* WHAT TO DO
Copy out all lines of the records in which the word "none" appears.
•••••
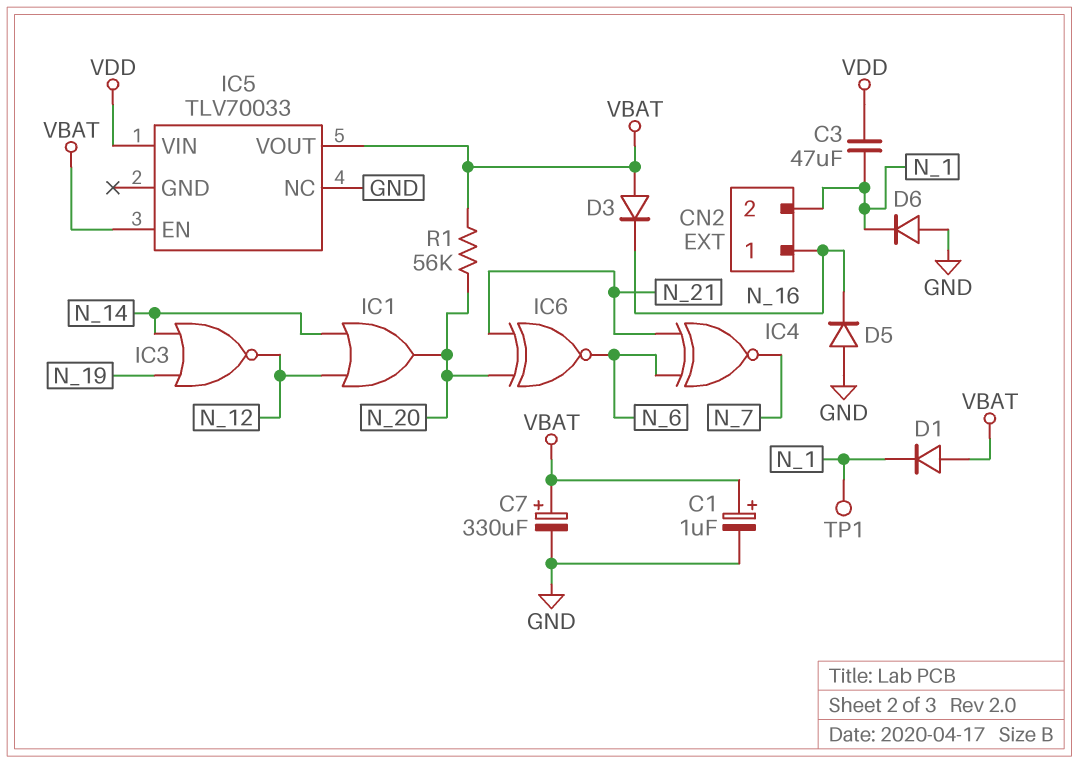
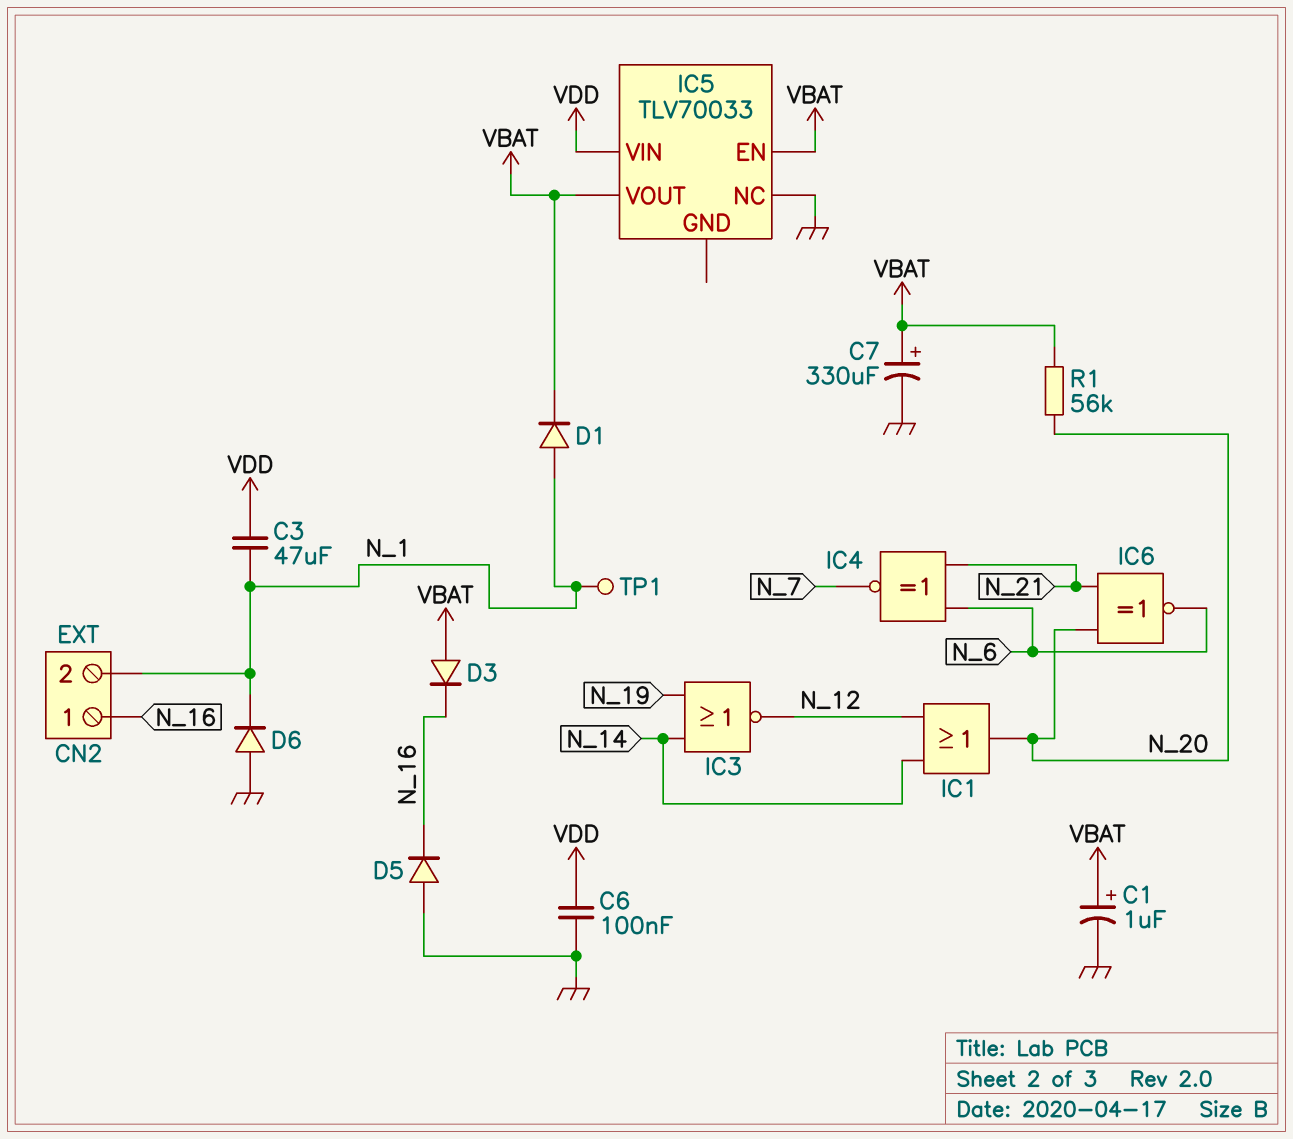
C6: none -> 100nF (GND, VDD)
D1: diode (A VBAT, K N_1) -> diode (A N_1, K VBAT)

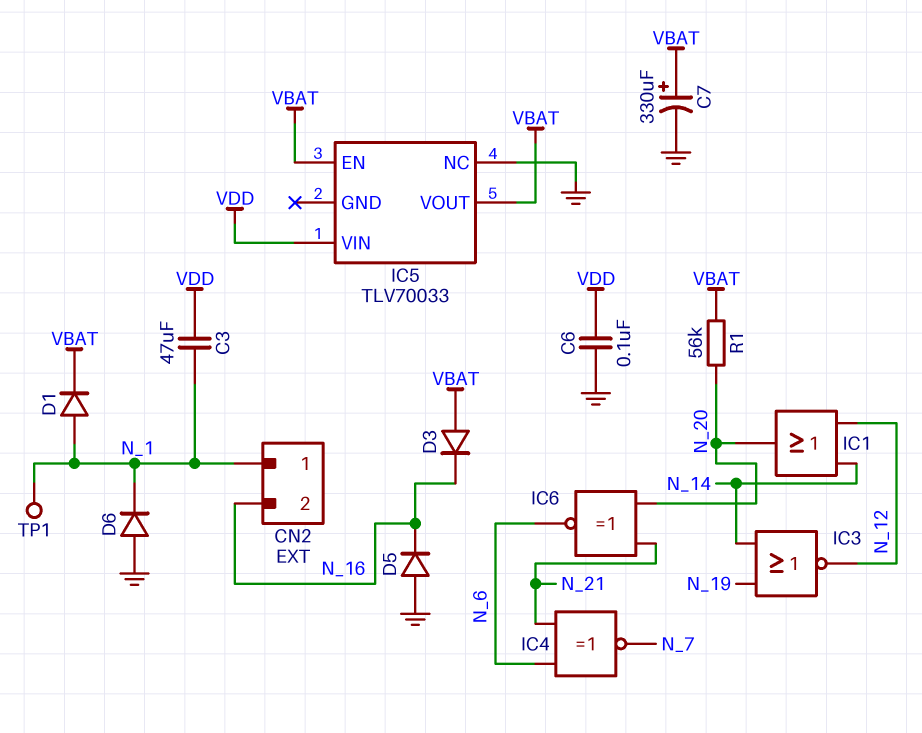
C1: 1uF (plus VBAT, minus GND) -> none
CN2 pin 1: N_16 -> N_1
CN2 pin 2: N_1 -> N_16

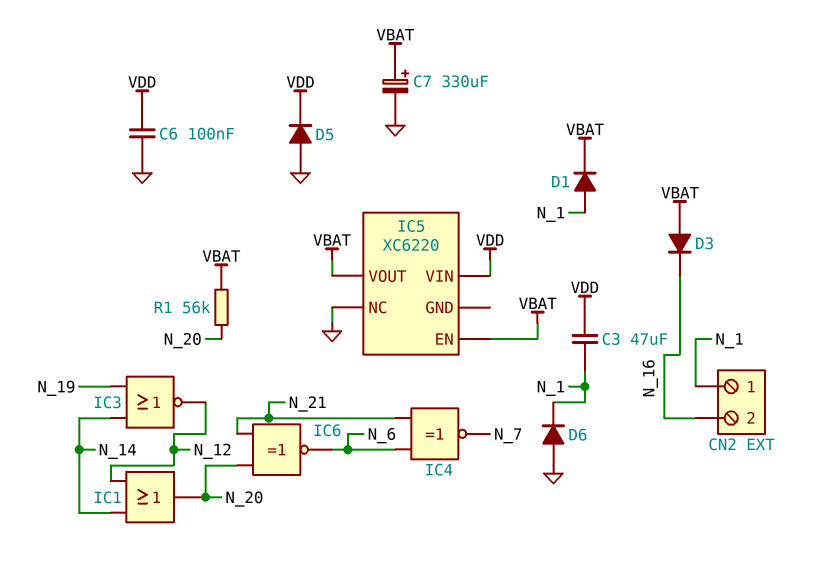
D5: diode (A GND, K N_16) -> diode (A GND, K VDD)
IC5: TLV70033 -> XC6220
TP1: test point (N_1) -> none

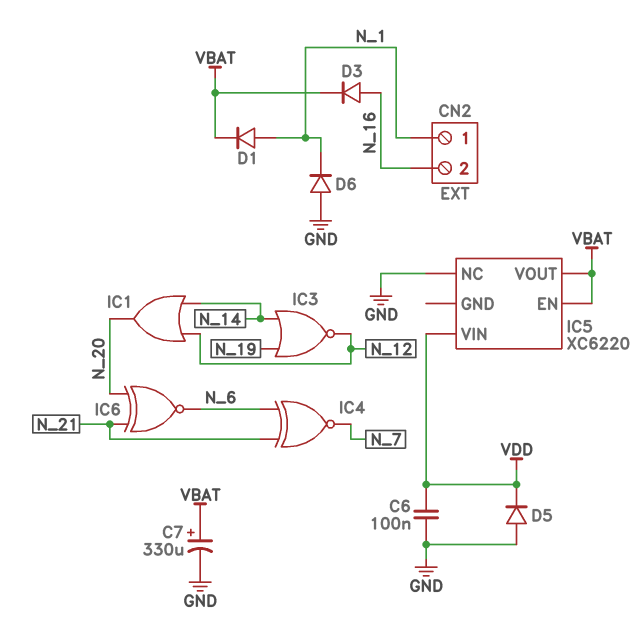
C3: 47uF (N_1, VDD) -> none
D3: diode (A VBAT, K N_16) -> diode (A N_16, K VBAT)
R1: 56k (N_20, VBAT) -> none

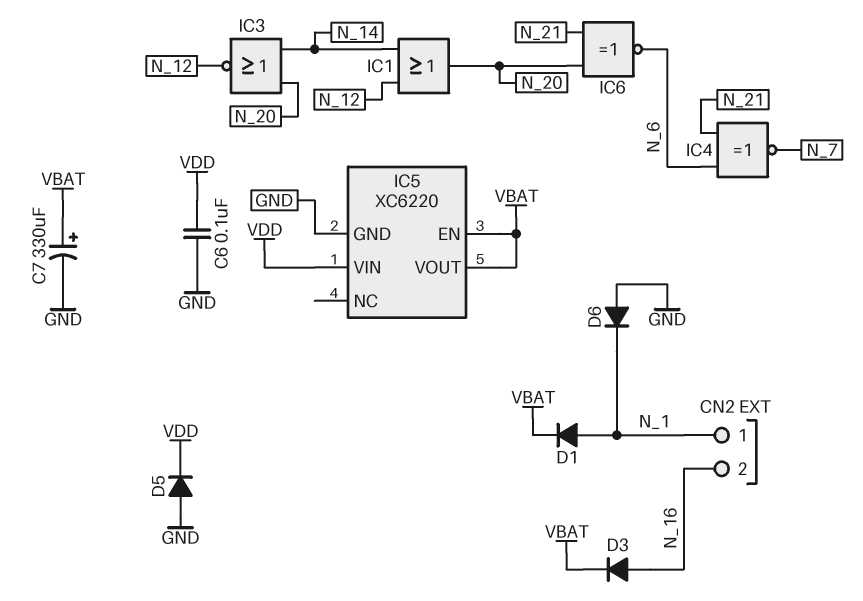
IC3: NOR (in N_14, in N_19, out N_12) -> NOR (in N_14, in N_20, out N_12)
IC5 pin GND: none -> GND
IC5 pin NC: GND -> none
•••••
* RESULT OF THIS TASK
C6: none -> 100nF (GND, VDD)
C1: 1uF (plus VBAT, minus GND) -> none
TP1: test point (N_1) -> none
C3: 47uF (N_1, VDD) -> none
R1: 56k (N_20, VBAT) -> none
IC5 pin GND: none -> GND
IC5 pin NC: GND -> none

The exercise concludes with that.